[EXTRACTED INFORMATION — start]

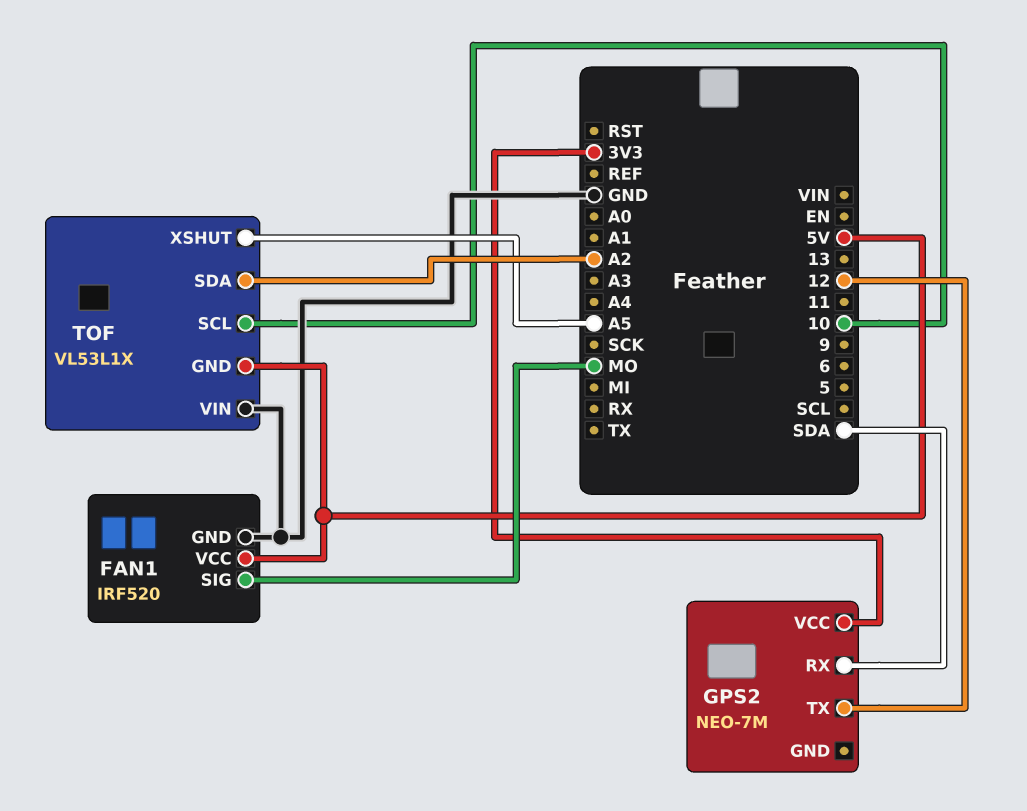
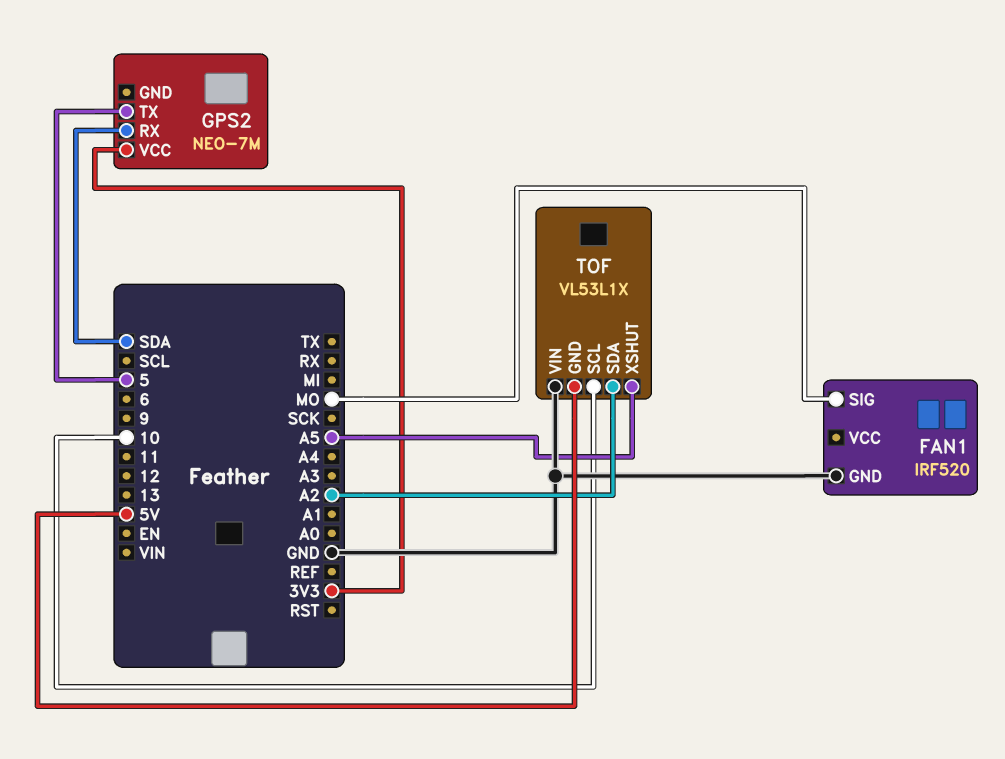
FAN1 pin VCC: 5V -> none
GPS2 pin TX: 12 -> 5

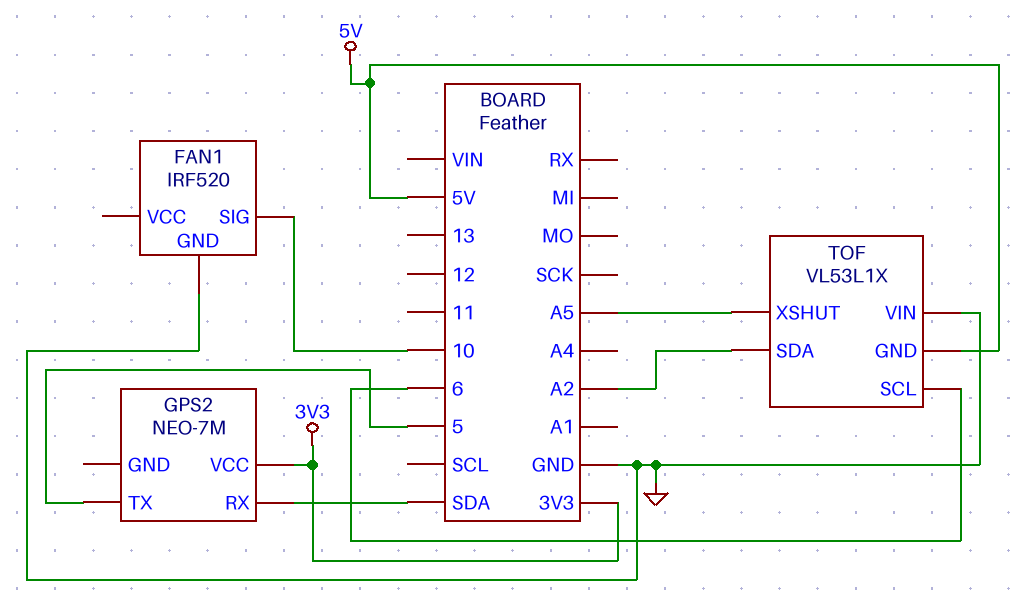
FAN1 pin SIG: MO -> 10
TOF pin SCL: 10 -> 6

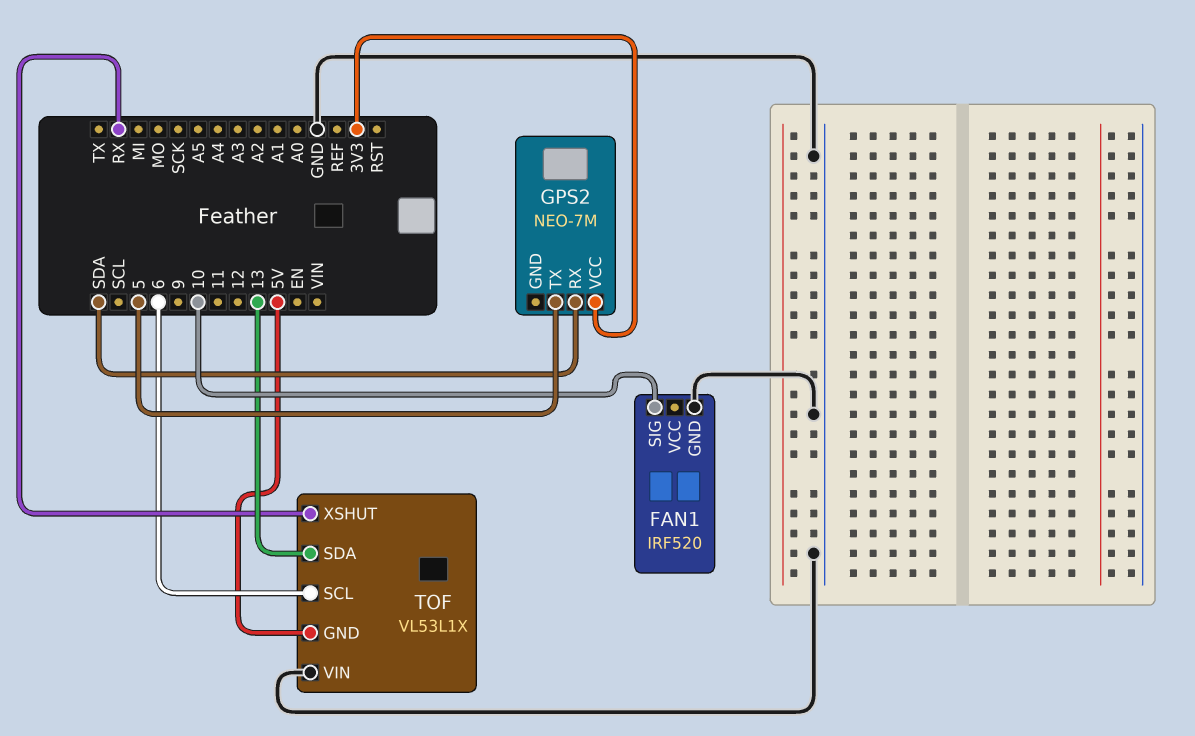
TOF pin SDA: A2 -> 13
TOF pin XSHUT: A5 -> RX

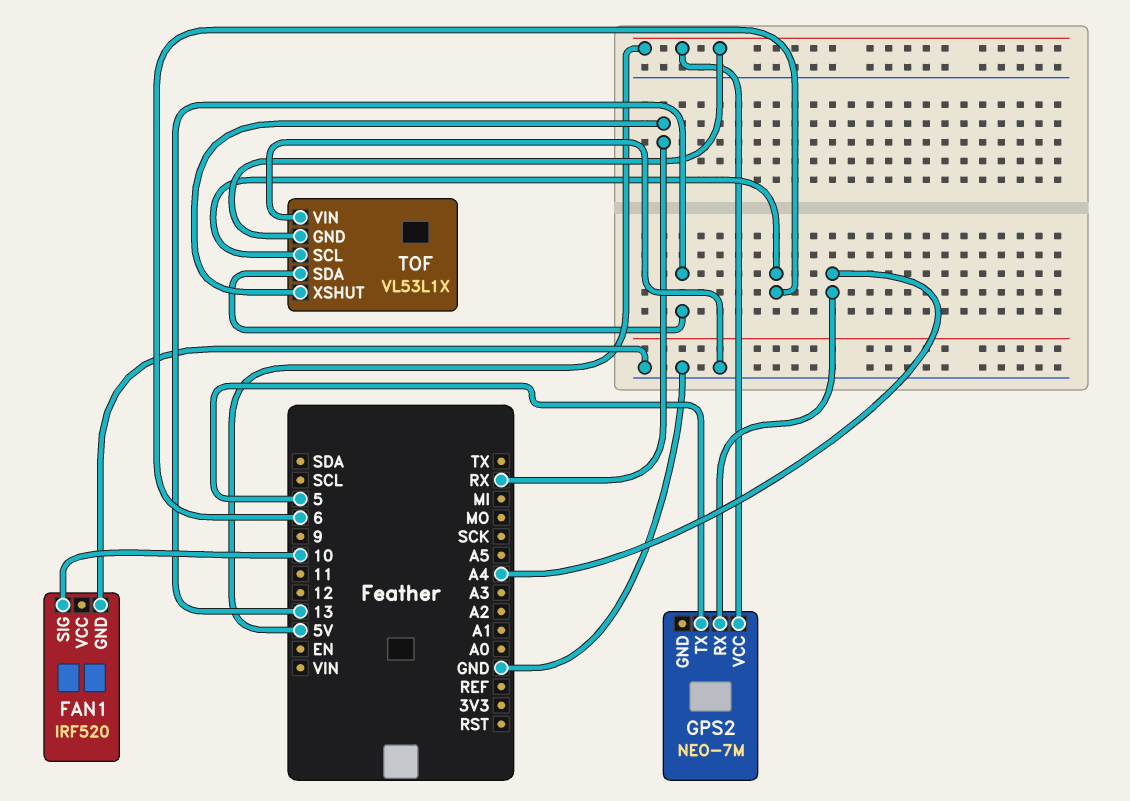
GPS2 pin RX: SDA -> A4
GPS2 pin VCC: 3V3 -> 5V

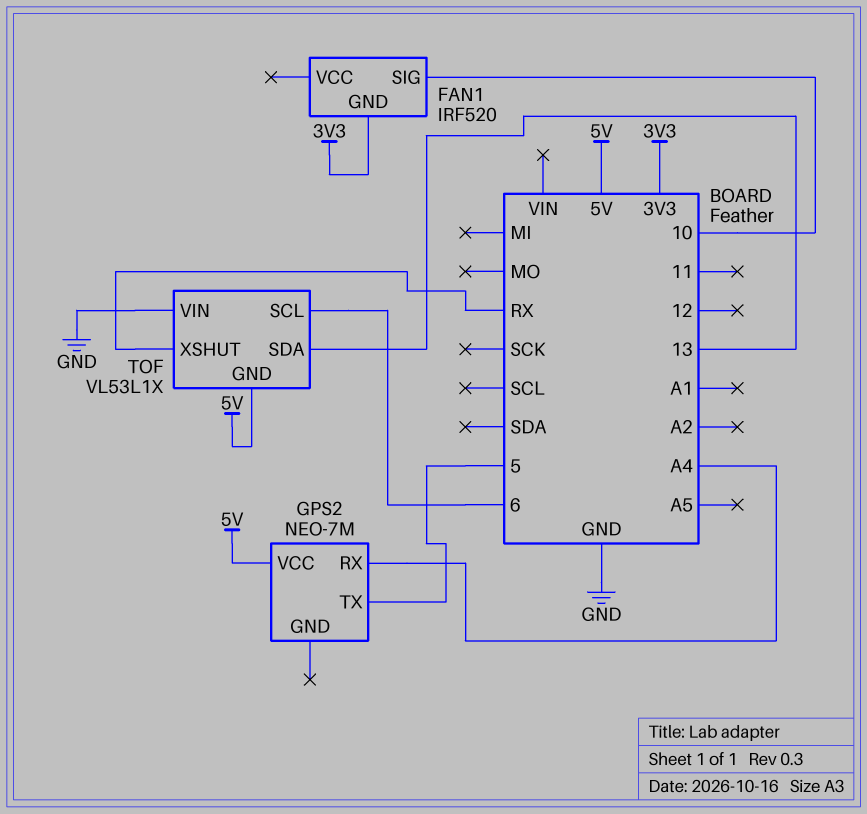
FAN1 pin GND: GND -> 3V3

[EXTRACTED INFORMATION — finish]

### EXERCISE DETAILS
From the line containing "FAN1 pin SIG: MO -> 10" down to the final line of the material, restate every line word for word, and only those; drop the pictures.

### OUTPUT BELOW
FAN1 pin SIG: MO -> 10
TOF pin SCL: 10 -> 6

TOF pin SDA: A2 -> 13
TOF pin XSHUT: A5 -> RX

GPS2 pin RX: SDA -> A4
GPS2 pin VCC: 3V3 -> 5V

FAN1 pin GND: GND -> 3V3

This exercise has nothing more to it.